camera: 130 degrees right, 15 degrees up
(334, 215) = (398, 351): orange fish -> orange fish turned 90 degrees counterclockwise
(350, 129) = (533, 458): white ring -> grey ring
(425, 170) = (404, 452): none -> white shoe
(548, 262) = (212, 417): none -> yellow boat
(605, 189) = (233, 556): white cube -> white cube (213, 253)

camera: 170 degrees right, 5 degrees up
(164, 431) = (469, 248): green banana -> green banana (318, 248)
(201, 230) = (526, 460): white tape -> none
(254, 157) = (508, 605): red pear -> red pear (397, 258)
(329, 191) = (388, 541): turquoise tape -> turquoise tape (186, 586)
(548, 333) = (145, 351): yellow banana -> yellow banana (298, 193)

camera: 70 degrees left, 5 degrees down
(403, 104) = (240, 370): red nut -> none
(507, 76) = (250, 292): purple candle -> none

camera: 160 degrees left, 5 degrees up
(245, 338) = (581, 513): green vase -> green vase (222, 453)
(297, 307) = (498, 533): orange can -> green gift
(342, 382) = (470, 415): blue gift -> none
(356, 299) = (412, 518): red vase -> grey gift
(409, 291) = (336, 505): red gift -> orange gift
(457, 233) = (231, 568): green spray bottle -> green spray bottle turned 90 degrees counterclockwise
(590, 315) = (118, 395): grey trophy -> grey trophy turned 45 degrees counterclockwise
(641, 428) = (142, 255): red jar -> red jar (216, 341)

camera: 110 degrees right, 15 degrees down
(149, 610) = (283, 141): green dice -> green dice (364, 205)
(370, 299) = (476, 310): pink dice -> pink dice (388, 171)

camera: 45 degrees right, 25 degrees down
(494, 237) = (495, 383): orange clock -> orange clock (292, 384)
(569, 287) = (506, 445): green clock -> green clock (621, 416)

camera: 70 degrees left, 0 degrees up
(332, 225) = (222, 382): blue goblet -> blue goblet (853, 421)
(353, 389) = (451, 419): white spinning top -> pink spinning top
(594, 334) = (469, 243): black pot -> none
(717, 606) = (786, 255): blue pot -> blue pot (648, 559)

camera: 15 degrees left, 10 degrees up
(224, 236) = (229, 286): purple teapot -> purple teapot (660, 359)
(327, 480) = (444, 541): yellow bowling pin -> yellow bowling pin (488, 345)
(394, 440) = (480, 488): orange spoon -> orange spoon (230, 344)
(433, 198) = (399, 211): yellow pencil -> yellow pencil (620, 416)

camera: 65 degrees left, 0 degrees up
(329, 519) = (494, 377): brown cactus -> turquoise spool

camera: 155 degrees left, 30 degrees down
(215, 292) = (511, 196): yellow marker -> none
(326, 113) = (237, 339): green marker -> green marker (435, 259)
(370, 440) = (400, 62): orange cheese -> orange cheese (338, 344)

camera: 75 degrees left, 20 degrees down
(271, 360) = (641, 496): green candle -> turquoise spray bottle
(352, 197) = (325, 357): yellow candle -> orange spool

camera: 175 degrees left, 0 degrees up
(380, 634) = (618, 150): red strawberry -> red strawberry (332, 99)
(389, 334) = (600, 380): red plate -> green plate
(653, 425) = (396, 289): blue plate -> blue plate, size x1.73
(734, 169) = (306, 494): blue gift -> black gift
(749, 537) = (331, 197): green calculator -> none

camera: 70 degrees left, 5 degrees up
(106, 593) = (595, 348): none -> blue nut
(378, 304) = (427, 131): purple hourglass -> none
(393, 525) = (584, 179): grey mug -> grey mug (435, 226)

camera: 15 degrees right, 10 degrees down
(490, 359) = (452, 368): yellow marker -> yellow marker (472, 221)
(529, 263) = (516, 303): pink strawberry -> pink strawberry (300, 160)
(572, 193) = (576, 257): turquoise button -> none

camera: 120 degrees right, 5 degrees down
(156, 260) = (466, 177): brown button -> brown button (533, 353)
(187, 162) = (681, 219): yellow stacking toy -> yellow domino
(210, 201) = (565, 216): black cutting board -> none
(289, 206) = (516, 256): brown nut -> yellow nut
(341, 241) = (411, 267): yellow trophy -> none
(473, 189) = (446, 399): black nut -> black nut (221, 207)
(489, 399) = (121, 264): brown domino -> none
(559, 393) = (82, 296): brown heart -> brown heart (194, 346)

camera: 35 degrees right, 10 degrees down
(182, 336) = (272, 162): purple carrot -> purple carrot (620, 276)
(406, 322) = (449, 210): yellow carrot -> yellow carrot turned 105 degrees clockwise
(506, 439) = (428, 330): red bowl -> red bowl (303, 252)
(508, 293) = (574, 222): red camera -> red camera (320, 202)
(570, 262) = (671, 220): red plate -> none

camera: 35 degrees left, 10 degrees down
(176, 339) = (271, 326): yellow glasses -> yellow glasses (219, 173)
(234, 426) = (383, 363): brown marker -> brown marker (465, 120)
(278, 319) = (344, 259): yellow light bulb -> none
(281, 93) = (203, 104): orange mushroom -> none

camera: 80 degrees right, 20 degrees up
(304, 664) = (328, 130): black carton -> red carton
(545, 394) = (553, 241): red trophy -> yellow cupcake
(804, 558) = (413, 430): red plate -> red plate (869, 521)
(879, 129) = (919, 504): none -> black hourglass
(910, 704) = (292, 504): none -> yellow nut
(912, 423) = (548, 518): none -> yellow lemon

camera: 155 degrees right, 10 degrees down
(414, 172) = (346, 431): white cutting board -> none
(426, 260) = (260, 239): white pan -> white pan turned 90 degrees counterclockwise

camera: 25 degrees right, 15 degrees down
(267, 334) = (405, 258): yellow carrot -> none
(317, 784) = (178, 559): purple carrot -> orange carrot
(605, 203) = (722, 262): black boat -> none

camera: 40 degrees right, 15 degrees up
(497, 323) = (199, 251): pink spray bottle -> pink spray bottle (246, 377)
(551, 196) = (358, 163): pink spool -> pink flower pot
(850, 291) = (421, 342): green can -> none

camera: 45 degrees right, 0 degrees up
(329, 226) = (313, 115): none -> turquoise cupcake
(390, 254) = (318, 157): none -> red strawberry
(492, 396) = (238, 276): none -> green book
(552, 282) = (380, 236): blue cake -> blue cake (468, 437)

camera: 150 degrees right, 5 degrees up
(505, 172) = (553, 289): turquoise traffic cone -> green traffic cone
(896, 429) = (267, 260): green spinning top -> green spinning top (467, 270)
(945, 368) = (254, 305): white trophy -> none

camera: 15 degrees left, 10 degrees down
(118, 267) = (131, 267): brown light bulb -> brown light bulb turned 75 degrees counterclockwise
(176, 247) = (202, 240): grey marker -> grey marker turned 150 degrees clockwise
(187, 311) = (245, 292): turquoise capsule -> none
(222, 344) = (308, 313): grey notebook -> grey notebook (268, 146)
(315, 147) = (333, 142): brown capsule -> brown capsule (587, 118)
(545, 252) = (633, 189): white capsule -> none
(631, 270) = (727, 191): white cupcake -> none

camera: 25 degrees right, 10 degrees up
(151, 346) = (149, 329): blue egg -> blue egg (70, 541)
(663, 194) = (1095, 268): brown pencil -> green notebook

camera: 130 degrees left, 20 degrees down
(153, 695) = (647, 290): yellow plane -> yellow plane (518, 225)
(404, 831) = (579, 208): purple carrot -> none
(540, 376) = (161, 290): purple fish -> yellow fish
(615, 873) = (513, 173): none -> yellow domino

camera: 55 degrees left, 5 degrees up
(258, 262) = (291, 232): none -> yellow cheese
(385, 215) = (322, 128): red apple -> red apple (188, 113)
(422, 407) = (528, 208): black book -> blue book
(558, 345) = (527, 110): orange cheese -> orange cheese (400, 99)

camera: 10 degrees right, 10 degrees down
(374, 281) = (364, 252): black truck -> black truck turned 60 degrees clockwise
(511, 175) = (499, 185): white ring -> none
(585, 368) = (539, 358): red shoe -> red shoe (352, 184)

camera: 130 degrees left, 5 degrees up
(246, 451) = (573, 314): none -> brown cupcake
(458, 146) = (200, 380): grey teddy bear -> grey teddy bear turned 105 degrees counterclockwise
◇ ◇ ◇ ◇ ◇ ◇ ◇
▶ _YOUR TASK_
Return a word-for-word copy of the lines above from the one holding "(615, 873) = (513, 173): none" through the one holding "(246, 451) = (573, 314): none", with both of them included and nothing besides.

▶ _WRITTEN RESPONSE_
(615, 873) = (513, 173): none -> yellow domino

camera: 55 degrees left, 5 degrees up
(258, 262) = (291, 232): none -> yellow cheese
(385, 215) = (322, 128): red apple -> red apple (188, 113)
(422, 407) = (528, 208): black book -> blue book
(558, 345) = (527, 110): orange cheese -> orange cheese (400, 99)

camera: 10 degrees right, 10 degrees down
(374, 281) = (364, 252): black truck -> black truck turned 60 degrees clockwise
(511, 175) = (499, 185): white ring -> none
(585, 368) = (539, 358): red shoe -> red shoe (352, 184)

camera: 130 degrees left, 5 degrees up
(246, 451) = (573, 314): none -> brown cupcake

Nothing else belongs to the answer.